[Stored data entries]
.....

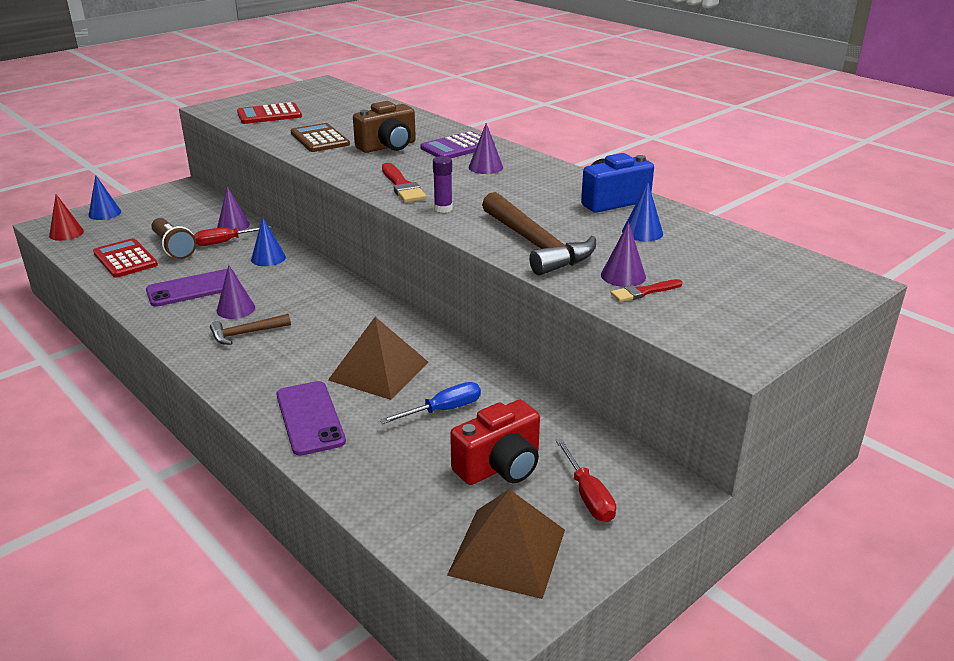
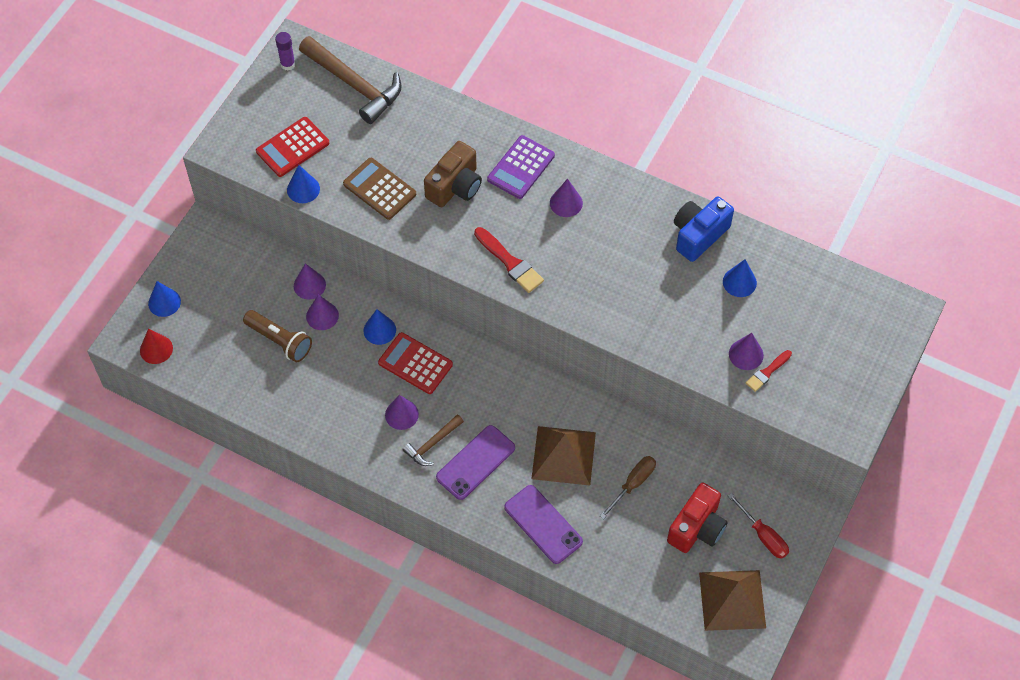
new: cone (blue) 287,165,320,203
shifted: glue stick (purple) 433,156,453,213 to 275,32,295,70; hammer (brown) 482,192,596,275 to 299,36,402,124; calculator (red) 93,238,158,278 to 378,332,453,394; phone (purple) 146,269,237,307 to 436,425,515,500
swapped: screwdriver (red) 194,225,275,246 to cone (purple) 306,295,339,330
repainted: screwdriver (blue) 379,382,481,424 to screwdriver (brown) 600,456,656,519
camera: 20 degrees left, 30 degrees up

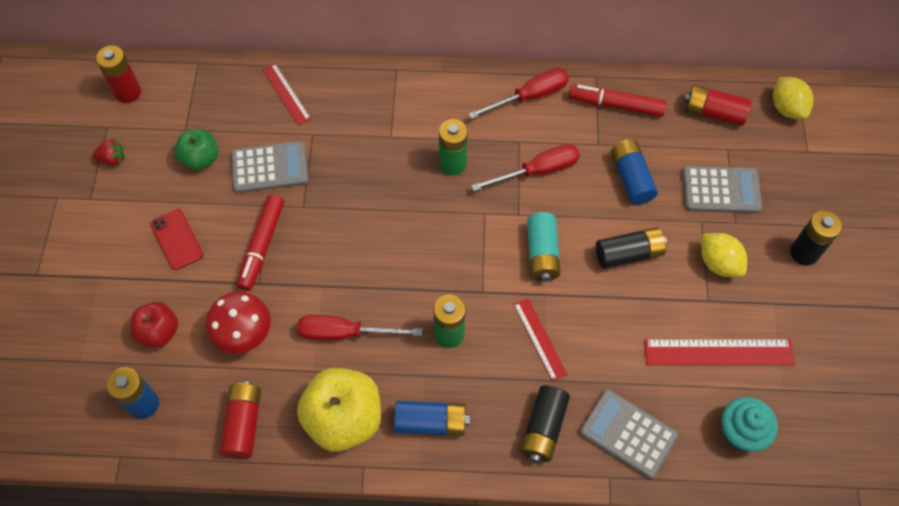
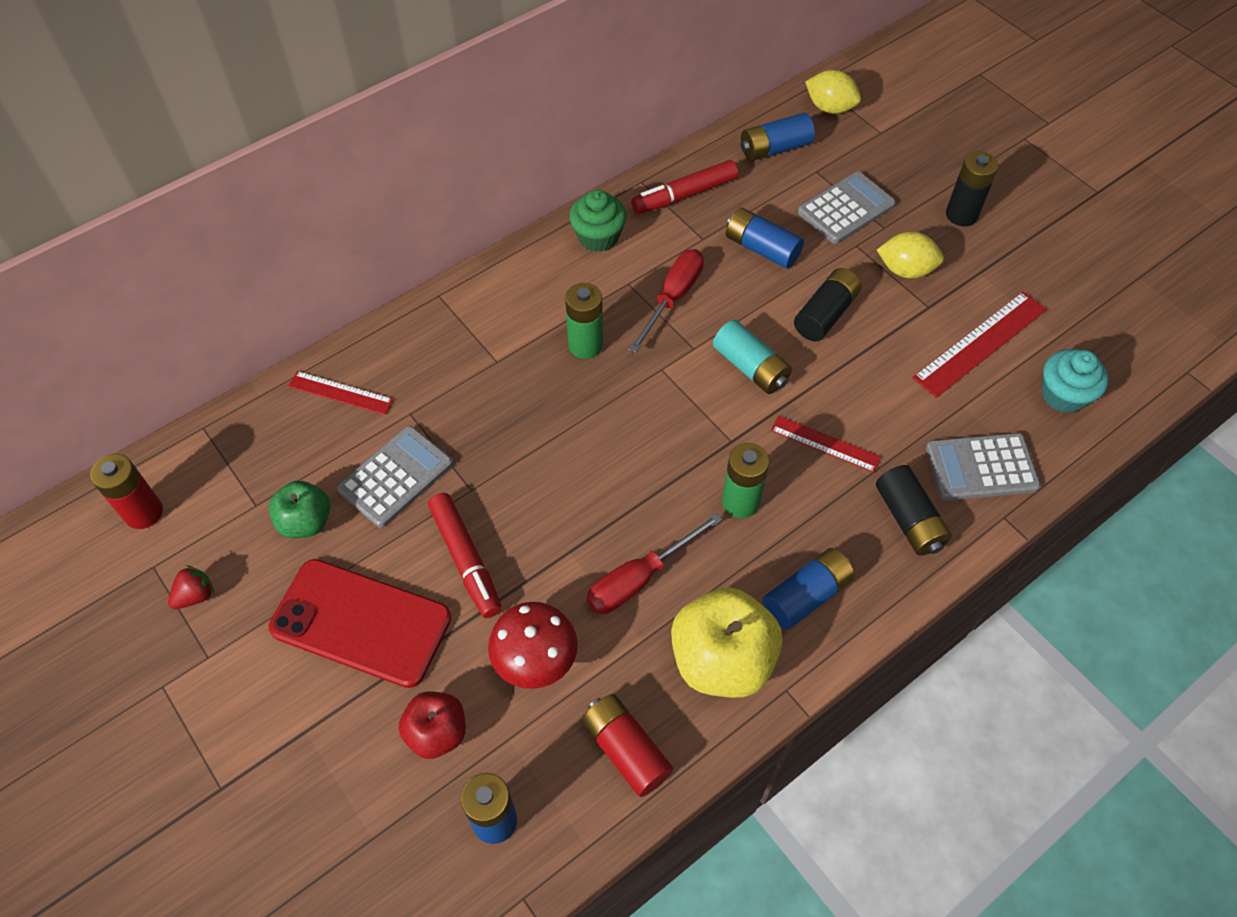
swapped: screwdriver (red) 469,68,569,119 to cupcake (green) 569,190,627,252
repainted: battery (red) 684,85,752,126 to battery (blue) 741,113,815,161
scaled: phone (red) 150,209,203,270 = 268,559,452,688 x1.88
camera: 40 degrees left, 5 degrees down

.....

THE PROBLEM.
Give every record again exactly, apart from the pictures, which stay out.

RESULT OF THE TASK.
new: cone (blue) 287,165,320,203
shifted: glue stick (purple) 433,156,453,213 to 275,32,295,70; hammer (brown) 482,192,596,275 to 299,36,402,124; calculator (red) 93,238,158,278 to 378,332,453,394; phone (purple) 146,269,237,307 to 436,425,515,500
swapped: screwdriver (red) 194,225,275,246 to cone (purple) 306,295,339,330
repainted: screwdriver (blue) 379,382,481,424 to screwdriver (brown) 600,456,656,519
camera: 20 degrees left, 30 degrees up

swapped: screwdriver (red) 469,68,569,119 to cupcake (green) 569,190,627,252
repainted: battery (red) 684,85,752,126 to battery (blue) 741,113,815,161
scaled: phone (red) 150,209,203,270 = 268,559,452,688 x1.88
camera: 40 degrees left, 5 degrees down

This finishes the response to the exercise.